Content starts
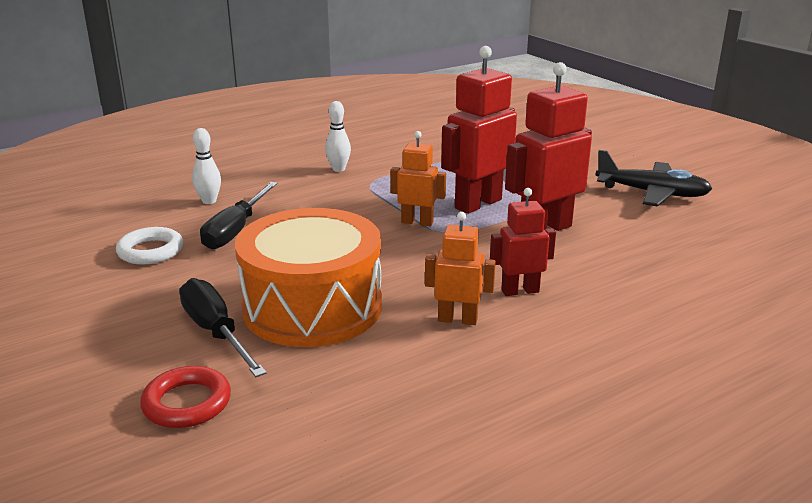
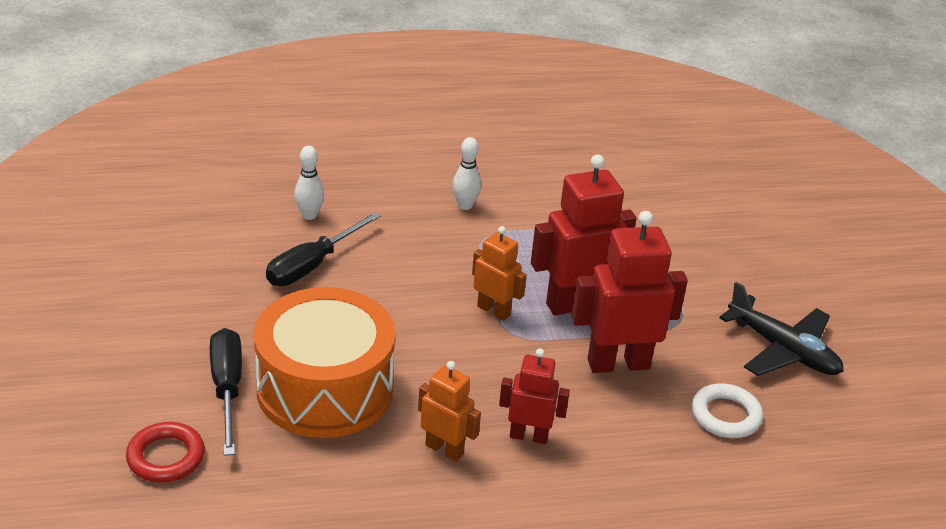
camera: 20 degrees right, 10 degrees up
white ring [116,227,183,265] -> white ring moved to [692,383,763,438]

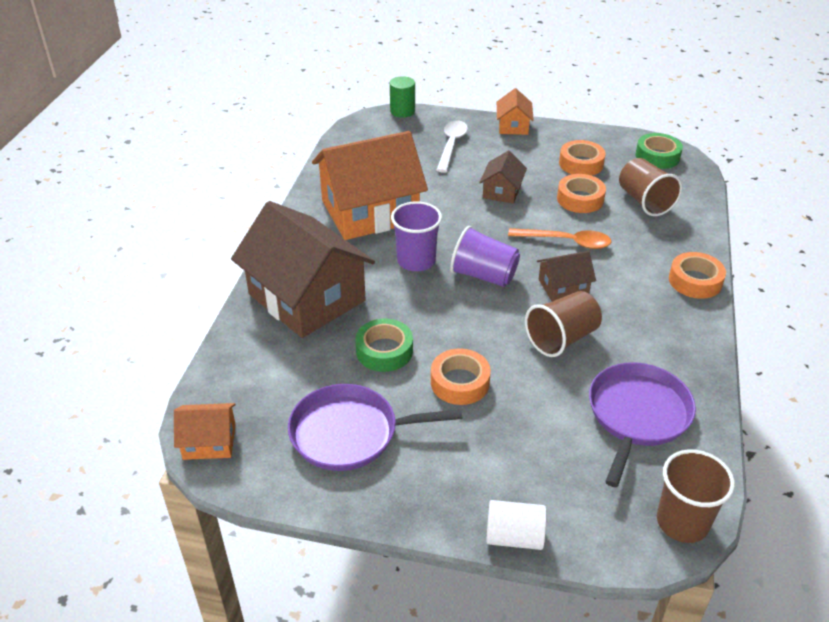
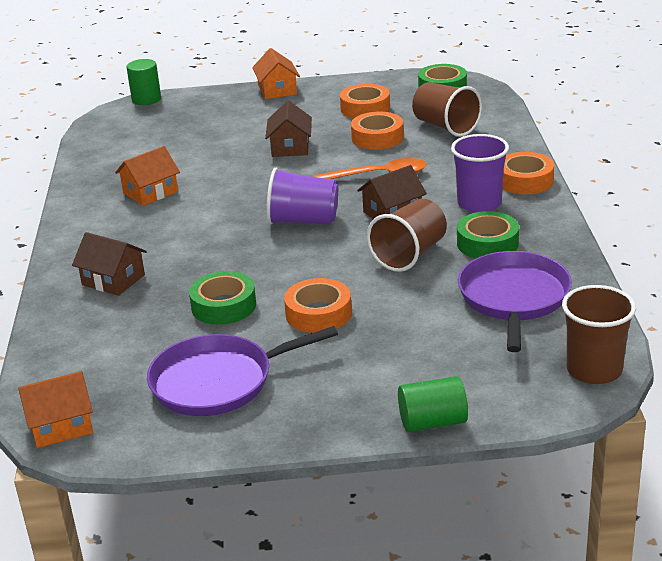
camera: 15 degrees left, 10 degrees down
brown house [231,201,375,338] -> brown house [72,232,147,296], size x0.46
orange house [312,131,428,240] -> orange house [115,146,180,206], size x0.46
purple cup [391,201,442,271] -> purple cup moved to [451,134,509,212]
white spoon [437,120,468,173] -> none
white cylinder [486,500,547,550] -> green cylinder [398,376,468,432]
none -> green tape [457,211,519,258]

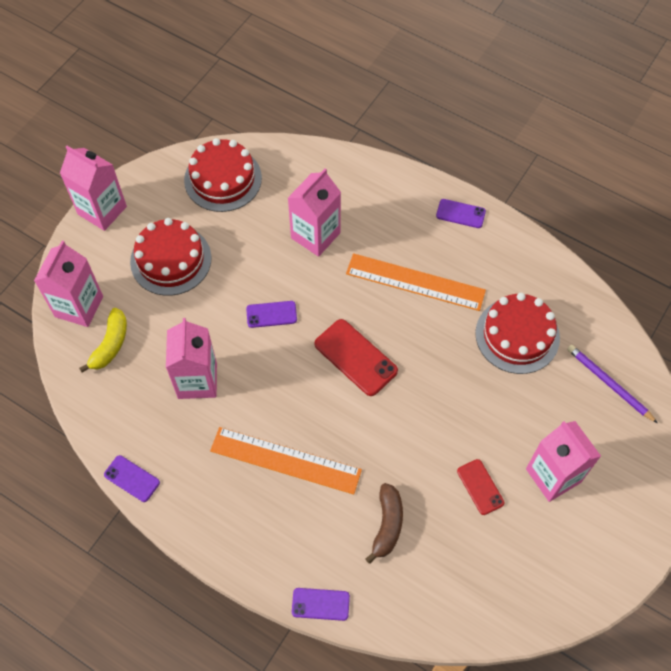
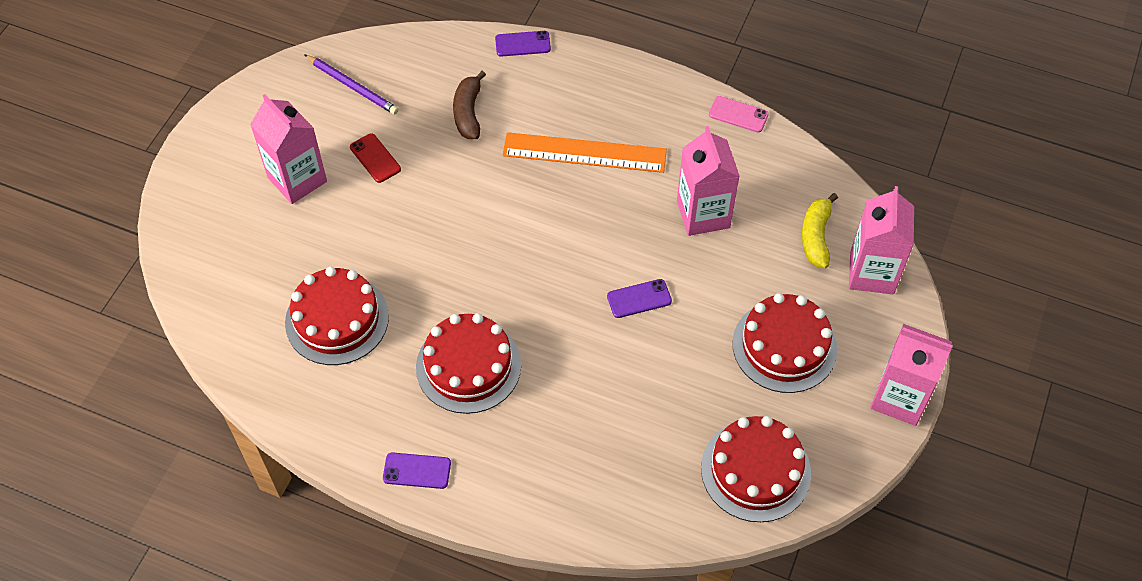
camera: 170 degrees right, 5 degrees down
purple phone [104,455,160,502] -> pink phone [709,96,769,133]
pink carton [288,168,341,257] -> none
red phone [314,319,398,396] -> none
orange ruler [346,253,486,311] -> red cake [416,313,521,414]
purple pencil [567,345,658,423] -> purple pencil moved to [304,54,399,115]

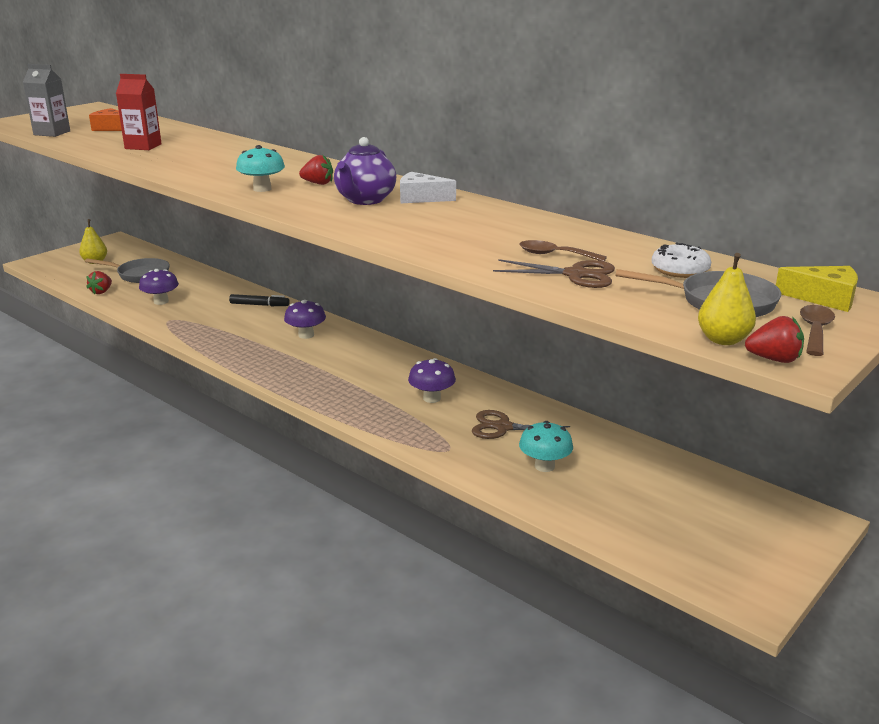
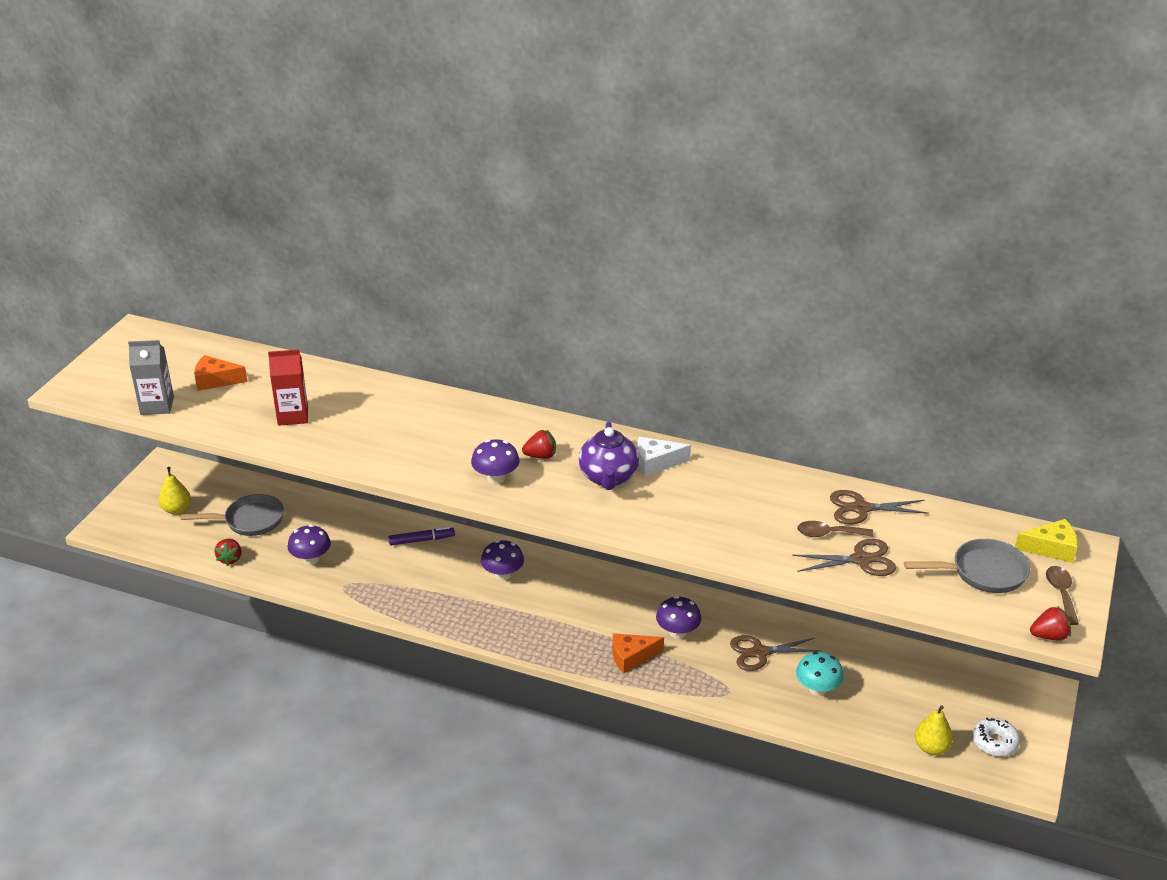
camera: 20 degrees left, 10 degrees up
black marker [229,294,290,306] -> purple marker [389,526,455,545]
turquoise mushroom [236,145,285,192] -> purple mushroom [471,440,520,484]
white donut [651,243,711,278] -> white donut moved to [972,718,1020,757]
yellow pear [698,253,756,345] -> yellow pear moved to [915,705,953,755]
none -> orange cheese [612,633,664,673]
none -> brown scissors [830,490,929,524]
Content ends
- **Work instruction**: Select all lines in the listing above where the word "degrees" appears, and show them.

- **Output for this exercise**:
camera: 20 degrees right, 10 degrees up
camera: 15 degrees left, 10 degrees down
camera: 170 degrees right, 5 degrees down
camera: 20 degrees left, 10 degrees up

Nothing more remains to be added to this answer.